> _The input_:
+---+

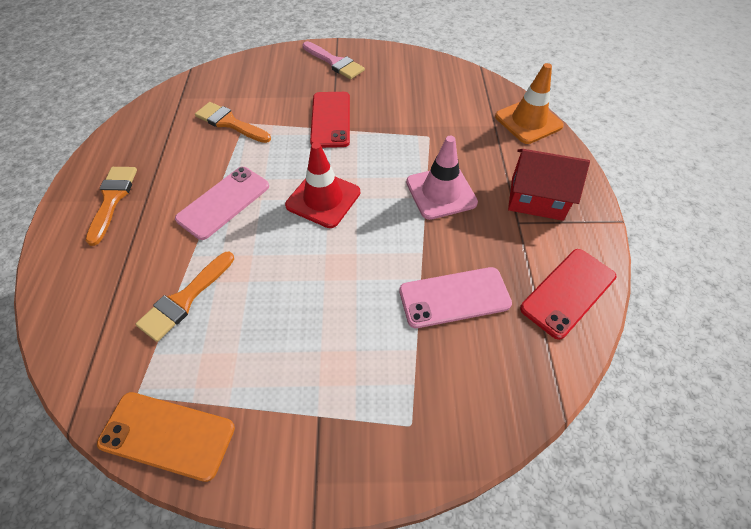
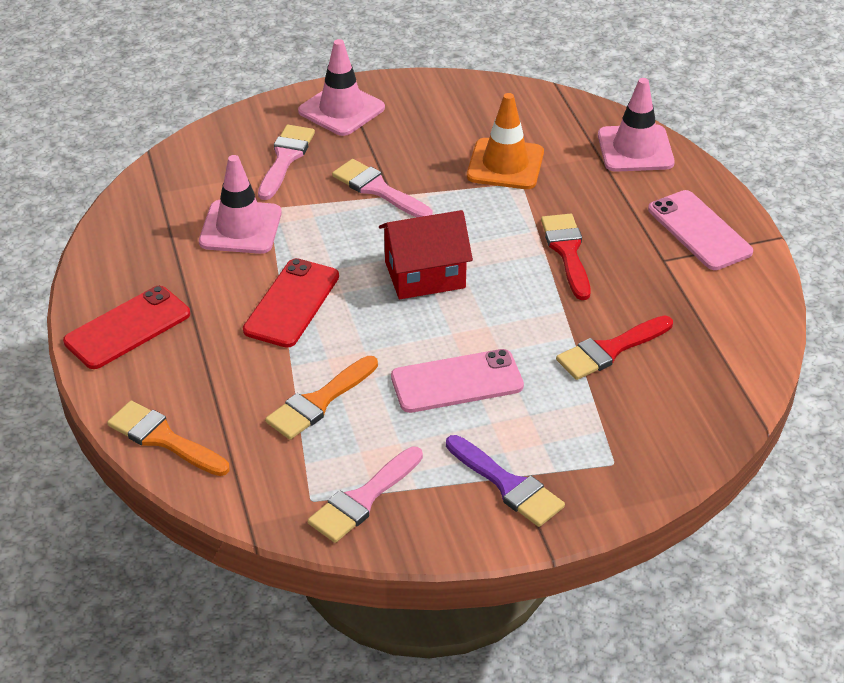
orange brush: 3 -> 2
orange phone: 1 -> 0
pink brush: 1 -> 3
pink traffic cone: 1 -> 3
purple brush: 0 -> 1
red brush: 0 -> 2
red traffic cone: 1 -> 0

+---+

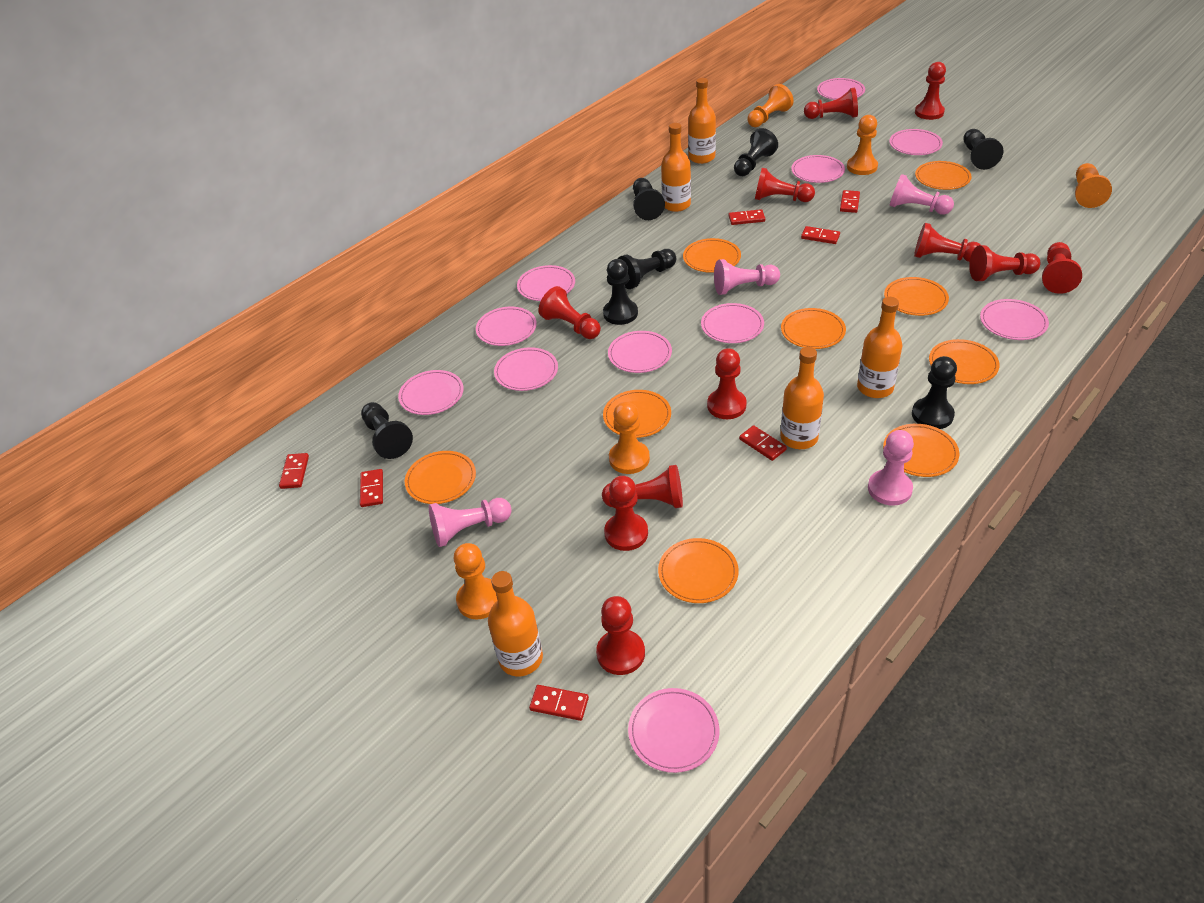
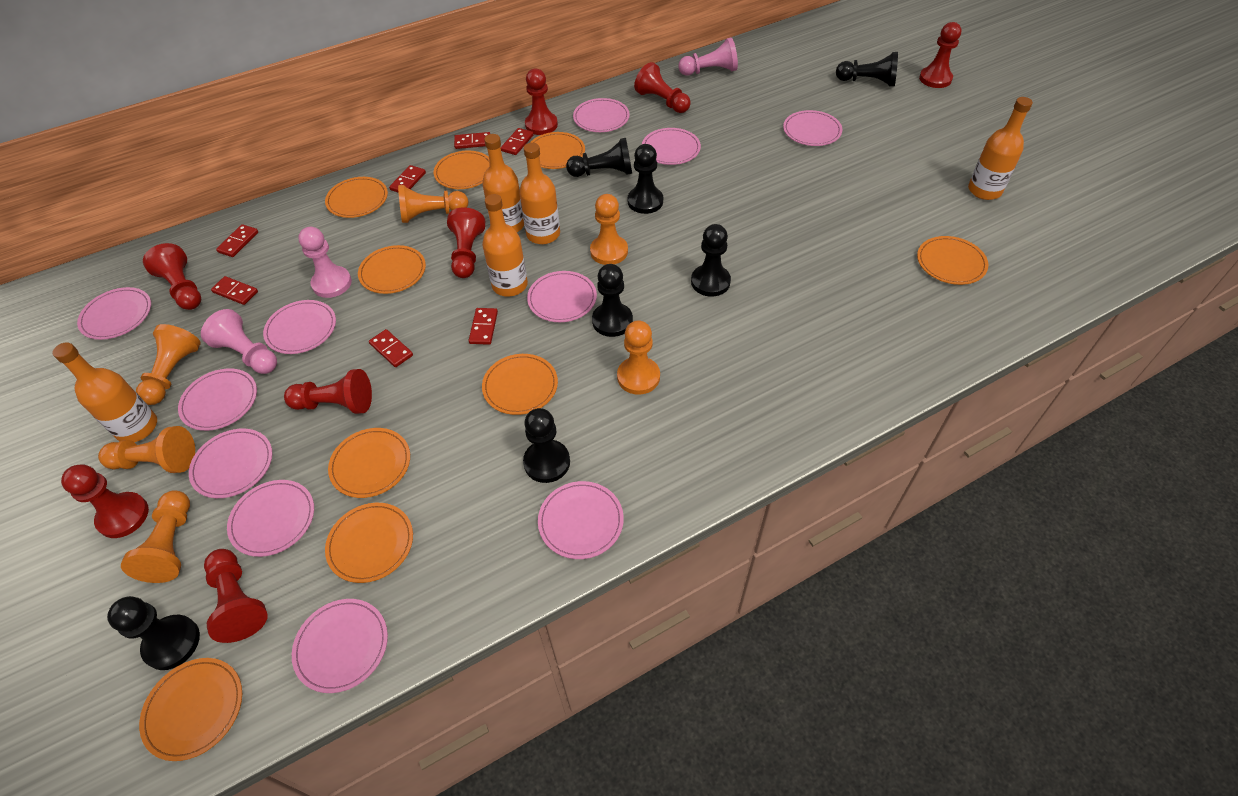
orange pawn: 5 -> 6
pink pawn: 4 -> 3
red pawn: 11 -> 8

+---+

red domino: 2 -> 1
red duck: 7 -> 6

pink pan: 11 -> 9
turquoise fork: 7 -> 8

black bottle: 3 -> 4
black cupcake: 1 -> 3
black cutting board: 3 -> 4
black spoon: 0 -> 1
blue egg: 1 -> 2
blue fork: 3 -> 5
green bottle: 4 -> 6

+---+

> _Task to carry out_: Among the records above, repeat exactly the line with "orange phone: 1 -> 0", the line with "red traffic cone: 1 -> 0", and every line in between, and only those.

> _Answer for the task_:
orange phone: 1 -> 0
pink brush: 1 -> 3
pink traffic cone: 1 -> 3
purple brush: 0 -> 1
red brush: 0 -> 2
red traffic cone: 1 -> 0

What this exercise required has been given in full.